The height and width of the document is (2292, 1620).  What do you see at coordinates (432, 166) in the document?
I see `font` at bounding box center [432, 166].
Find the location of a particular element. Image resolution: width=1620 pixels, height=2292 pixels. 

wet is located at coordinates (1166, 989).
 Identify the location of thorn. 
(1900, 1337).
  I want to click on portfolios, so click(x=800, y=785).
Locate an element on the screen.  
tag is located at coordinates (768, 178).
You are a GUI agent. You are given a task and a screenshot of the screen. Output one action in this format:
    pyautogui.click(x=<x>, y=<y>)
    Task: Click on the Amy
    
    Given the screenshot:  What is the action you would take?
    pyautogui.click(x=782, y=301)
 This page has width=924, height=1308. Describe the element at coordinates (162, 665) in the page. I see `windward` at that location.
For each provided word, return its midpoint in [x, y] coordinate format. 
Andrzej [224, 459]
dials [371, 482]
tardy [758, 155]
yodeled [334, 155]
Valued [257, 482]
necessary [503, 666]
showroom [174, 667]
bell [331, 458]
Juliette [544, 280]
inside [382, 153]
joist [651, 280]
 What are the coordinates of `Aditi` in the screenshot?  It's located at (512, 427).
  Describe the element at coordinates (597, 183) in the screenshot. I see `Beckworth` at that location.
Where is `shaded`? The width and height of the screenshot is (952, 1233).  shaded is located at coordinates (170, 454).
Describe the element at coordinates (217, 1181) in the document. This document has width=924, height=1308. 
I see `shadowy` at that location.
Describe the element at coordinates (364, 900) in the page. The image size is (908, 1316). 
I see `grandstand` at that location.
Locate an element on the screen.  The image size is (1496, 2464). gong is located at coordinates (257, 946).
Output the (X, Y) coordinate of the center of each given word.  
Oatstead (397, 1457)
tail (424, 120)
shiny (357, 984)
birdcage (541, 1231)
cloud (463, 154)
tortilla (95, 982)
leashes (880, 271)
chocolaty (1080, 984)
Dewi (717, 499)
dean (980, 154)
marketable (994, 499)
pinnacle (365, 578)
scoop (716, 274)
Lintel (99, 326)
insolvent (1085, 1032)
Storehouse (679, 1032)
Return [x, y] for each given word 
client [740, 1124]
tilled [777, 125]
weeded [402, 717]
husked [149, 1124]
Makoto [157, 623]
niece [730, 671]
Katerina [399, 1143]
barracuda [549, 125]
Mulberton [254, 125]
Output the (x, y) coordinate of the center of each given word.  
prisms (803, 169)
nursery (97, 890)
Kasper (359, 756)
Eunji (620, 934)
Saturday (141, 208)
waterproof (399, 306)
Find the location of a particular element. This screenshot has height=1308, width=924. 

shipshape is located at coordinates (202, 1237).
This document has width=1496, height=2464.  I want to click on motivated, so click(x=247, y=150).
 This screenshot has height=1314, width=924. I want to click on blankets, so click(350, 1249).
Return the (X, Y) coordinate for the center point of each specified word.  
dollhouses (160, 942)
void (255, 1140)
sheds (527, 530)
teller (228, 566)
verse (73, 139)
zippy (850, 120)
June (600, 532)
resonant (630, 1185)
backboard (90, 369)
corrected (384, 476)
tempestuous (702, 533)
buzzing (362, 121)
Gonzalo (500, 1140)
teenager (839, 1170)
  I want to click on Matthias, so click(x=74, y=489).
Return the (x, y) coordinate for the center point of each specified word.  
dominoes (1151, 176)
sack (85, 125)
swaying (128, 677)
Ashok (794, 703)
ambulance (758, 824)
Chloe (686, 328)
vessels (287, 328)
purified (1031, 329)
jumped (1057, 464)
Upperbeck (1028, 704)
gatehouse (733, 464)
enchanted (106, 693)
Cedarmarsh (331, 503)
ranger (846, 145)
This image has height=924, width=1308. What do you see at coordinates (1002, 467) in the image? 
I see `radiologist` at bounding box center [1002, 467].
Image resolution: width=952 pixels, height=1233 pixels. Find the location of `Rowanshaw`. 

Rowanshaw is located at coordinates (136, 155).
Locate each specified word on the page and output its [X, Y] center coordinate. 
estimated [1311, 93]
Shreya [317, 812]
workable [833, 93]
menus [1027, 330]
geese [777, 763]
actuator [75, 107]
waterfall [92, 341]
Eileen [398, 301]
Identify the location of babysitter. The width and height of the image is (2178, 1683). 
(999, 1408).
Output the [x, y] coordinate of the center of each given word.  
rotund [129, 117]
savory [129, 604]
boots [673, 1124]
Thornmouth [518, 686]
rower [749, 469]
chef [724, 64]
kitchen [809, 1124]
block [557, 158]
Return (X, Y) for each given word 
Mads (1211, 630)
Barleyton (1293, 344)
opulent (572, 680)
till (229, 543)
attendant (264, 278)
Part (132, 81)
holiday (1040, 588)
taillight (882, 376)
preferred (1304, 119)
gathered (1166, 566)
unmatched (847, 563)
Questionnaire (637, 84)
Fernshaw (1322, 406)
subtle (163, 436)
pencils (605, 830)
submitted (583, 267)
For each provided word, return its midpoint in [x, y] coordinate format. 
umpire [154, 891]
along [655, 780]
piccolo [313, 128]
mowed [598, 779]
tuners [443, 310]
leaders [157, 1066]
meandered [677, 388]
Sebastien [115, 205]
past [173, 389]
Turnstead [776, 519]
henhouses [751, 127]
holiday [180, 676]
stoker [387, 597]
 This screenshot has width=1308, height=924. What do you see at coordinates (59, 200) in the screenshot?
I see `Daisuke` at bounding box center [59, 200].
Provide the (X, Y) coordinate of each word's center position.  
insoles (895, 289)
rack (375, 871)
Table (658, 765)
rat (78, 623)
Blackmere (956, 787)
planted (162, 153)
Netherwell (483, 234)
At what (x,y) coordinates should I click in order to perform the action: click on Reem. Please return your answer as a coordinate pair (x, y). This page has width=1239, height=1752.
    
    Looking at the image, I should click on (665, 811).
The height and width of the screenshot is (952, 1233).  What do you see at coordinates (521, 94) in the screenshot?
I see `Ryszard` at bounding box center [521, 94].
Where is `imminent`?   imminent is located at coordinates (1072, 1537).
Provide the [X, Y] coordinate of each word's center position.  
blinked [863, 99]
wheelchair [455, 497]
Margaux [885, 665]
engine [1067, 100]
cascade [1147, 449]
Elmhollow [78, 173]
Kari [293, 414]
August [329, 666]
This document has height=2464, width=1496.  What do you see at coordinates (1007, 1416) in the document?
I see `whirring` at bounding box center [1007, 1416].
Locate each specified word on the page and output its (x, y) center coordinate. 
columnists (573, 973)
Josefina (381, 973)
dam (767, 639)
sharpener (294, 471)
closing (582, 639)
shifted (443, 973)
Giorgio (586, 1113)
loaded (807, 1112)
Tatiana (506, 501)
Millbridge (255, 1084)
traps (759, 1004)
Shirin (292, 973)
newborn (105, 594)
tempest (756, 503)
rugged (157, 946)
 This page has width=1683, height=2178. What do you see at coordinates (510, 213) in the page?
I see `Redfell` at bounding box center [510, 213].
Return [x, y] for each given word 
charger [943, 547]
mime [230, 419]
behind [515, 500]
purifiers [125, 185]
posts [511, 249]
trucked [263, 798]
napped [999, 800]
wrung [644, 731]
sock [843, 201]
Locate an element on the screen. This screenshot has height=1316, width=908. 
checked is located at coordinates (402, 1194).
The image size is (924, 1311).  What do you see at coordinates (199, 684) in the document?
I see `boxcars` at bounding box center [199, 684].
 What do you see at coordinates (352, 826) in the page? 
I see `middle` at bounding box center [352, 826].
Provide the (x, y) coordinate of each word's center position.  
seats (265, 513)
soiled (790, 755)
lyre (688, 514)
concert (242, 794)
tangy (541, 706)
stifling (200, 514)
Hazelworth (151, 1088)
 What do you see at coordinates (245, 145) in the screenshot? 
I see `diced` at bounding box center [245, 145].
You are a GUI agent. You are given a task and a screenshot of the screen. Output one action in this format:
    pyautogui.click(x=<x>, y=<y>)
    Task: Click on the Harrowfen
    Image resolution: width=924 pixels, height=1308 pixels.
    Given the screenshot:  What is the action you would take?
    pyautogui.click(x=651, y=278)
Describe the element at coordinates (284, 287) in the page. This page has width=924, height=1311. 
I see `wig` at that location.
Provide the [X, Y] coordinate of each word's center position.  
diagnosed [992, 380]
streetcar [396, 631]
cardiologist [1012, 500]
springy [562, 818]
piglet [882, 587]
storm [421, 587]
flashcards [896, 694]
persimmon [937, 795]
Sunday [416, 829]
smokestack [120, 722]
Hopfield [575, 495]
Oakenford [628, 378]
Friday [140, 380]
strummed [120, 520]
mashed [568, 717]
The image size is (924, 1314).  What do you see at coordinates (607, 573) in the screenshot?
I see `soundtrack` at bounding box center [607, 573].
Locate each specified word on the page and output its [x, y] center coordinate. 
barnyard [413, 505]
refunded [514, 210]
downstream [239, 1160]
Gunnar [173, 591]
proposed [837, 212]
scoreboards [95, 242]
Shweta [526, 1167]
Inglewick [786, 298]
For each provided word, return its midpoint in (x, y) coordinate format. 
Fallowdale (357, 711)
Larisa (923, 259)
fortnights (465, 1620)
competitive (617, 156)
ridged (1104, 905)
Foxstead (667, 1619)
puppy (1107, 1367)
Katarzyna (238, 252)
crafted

—————

Copy out the entries above without any changes, starting with the line that contains "zippy (850, 120)" and stopping after the line that contains "meandered [677, 388]".

zippy (850, 120)
June (600, 532)
resonant (630, 1185)
backboard (90, 369)
corrected (384, 476)
tempestuous (702, 533)
buzzing (362, 121)
Gonzalo (500, 1140)
teenager (839, 1170)
  I want to click on Matthias, so click(x=74, y=489).
Return the (x, y) coordinate for the center point of each specified word.  
dominoes (1151, 176)
sack (85, 125)
swaying (128, 677)
Ashok (794, 703)
ambulance (758, 824)
Chloe (686, 328)
vessels (287, 328)
purified (1031, 329)
jumped (1057, 464)
Upperbeck (1028, 704)
gatehouse (733, 464)
enchanted (106, 693)
Cedarmarsh (331, 503)
ranger (846, 145)
This image has height=924, width=1308. What do you see at coordinates (1002, 467) in the image? 
I see `radiologist` at bounding box center [1002, 467].
Image resolution: width=952 pixels, height=1233 pixels. Find the location of `Rowanshaw`. 

Rowanshaw is located at coordinates (136, 155).
Locate each specified word on the page and output its [X, Y] center coordinate. 
estimated [1311, 93]
Shreya [317, 812]
workable [833, 93]
menus [1027, 330]
geese [777, 763]
actuator [75, 107]
waterfall [92, 341]
Eileen [398, 301]
Identify the location of babysitter. The width and height of the image is (2178, 1683). 
(999, 1408).
Output the [x, y] coordinate of the center of each given word.  
rotund [129, 117]
savory [129, 604]
boots [673, 1124]
Thornmouth [518, 686]
rower [749, 469]
chef [724, 64]
kitchen [809, 1124]
block [557, 158]
Return (X, Y) for each given word 
Mads (1211, 630)
Barleyton (1293, 344)
opulent (572, 680)
till (229, 543)
attendant (264, 278)
Part (132, 81)
holiday (1040, 588)
taillight (882, 376)
preferred (1304, 119)
gathered (1166, 566)
unmatched (847, 563)
Questionnaire (637, 84)
Fernshaw (1322, 406)
subtle (163, 436)
pencils (605, 830)
submitted (583, 267)
For each provided word, return its midpoint in [x, y] coordinate format. 
umpire [154, 891]
along [655, 780]
piccolo [313, 128]
mowed [598, 779]
tuners [443, 310]
leaders [157, 1066]
meandered [677, 388]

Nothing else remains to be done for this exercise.